§ EXERCISE GOAL: Without including any picture, return the complete set of records exactly.

[Spatial object tracking data]
-=-=-=-=-

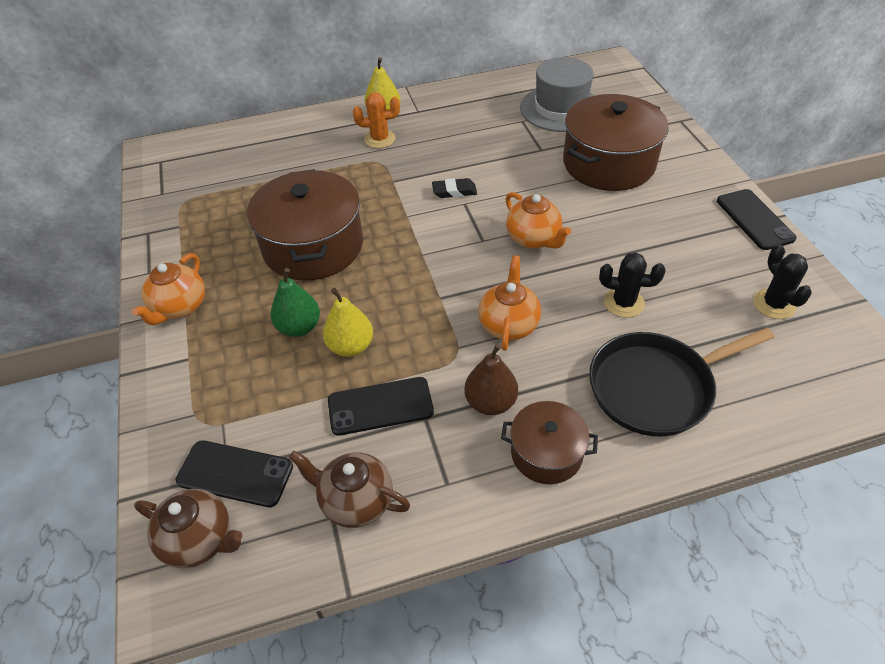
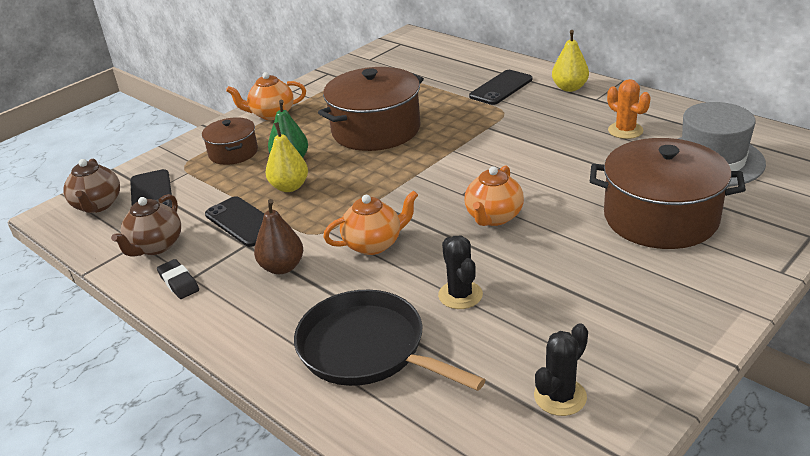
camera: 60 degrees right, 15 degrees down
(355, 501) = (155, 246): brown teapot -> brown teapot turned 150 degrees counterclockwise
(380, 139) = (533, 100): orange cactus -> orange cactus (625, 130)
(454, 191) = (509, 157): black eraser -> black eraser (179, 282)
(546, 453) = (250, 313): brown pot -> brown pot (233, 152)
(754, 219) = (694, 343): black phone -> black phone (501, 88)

-=-=-=-=-

§ THE COMPLETED TASK:
camera: 60 degrees right, 15 degrees down
(355, 501) = (155, 246): brown teapot -> brown teapot turned 150 degrees counterclockwise
(380, 139) = (533, 100): orange cactus -> orange cactus (625, 130)
(454, 191) = (509, 157): black eraser -> black eraser (179, 282)
(546, 453) = (250, 313): brown pot -> brown pot (233, 152)
(754, 219) = (694, 343): black phone -> black phone (501, 88)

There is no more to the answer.